§ Given exercise: Rewrite the items below with every "none" changed to "blank" and everything else left as it is.

§ Supplied information:
BEGIN

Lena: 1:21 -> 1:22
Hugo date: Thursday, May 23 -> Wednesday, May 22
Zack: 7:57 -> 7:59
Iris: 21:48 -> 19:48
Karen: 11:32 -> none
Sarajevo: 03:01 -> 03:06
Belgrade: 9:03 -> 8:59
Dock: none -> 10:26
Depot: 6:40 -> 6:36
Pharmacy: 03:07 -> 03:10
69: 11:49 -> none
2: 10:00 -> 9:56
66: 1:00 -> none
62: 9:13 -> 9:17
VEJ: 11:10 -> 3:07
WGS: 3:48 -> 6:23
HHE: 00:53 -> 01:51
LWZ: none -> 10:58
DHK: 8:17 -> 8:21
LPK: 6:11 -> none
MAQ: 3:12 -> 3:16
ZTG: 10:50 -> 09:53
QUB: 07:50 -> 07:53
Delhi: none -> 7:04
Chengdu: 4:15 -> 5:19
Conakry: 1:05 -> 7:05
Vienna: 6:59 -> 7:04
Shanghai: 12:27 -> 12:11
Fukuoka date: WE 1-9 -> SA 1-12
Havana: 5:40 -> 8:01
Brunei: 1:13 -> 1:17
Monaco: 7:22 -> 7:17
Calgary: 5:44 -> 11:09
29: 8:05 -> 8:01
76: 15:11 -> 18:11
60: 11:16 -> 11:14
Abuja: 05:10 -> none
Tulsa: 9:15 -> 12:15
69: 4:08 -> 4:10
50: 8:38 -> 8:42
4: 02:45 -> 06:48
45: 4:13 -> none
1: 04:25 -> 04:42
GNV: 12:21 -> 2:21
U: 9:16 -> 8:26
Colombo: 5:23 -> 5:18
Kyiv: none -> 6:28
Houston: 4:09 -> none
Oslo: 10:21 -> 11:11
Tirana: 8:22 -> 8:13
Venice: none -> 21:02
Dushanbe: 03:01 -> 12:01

END

§ Complete response:
Lena: 1:21 -> 1:22
Hugo date: Thursday, May 23 -> Wednesday, May 22
Zack: 7:57 -> 7:59
Iris: 21:48 -> 19:48
Karen: 11:32 -> blank
Sarajevo: 03:01 -> 03:06
Belgrade: 9:03 -> 8:59
Dock: blank -> 10:26
Depot: 6:40 -> 6:36
Pharmacy: 03:07 -> 03:10
69: 11:49 -> blank
2: 10:00 -> 9:56
66: 1:00 -> blank
62: 9:13 -> 9:17
VEJ: 11:10 -> 3:07
WGS: 3:48 -> 6:23
HHE: 00:53 -> 01:51
LWZ: blank -> 10:58
DHK: 8:17 -> 8:21
LPK: 6:11 -> blank
MAQ: 3:12 -> 3:16
ZTG: 10:50 -> 09:53
QUB: 07:50 -> 07:53
Delhi: blank -> 7:04
Chengdu: 4:15 -> 5:19
Conakry: 1:05 -> 7:05
Vienna: 6:59 -> 7:04
Shanghai: 12:27 -> 12:11
Fukuoka date: WE 1-9 -> SA 1-12
Havana: 5:40 -> 8:01
Brunei: 1:13 -> 1:17
Monaco: 7:22 -> 7:17
Calgary: 5:44 -> 11:09
29: 8:05 -> 8:01
76: 15:11 -> 18:11
60: 11:16 -> 11:14
Abuja: 05:10 -> blank
Tulsa: 9:15 -> 12:15
69: 4:08 -> 4:10
50: 8:38 -> 8:42
4: 02:45 -> 06:48
45: 4:13 -> blank
1: 04:25 -> 04:42
GNV: 12:21 -> 2:21
U: 9:16 -> 8:26
Colombo: 5:23 -> 5:18
Kyiv: blank -> 6:28
Houston: 4:09 -> blank
Oslo: 10:21 -> 11:11
Tirana: 8:22 -> 8:13
Venice: blank -> 21:02
Dushanbe: 03:01 -> 12:01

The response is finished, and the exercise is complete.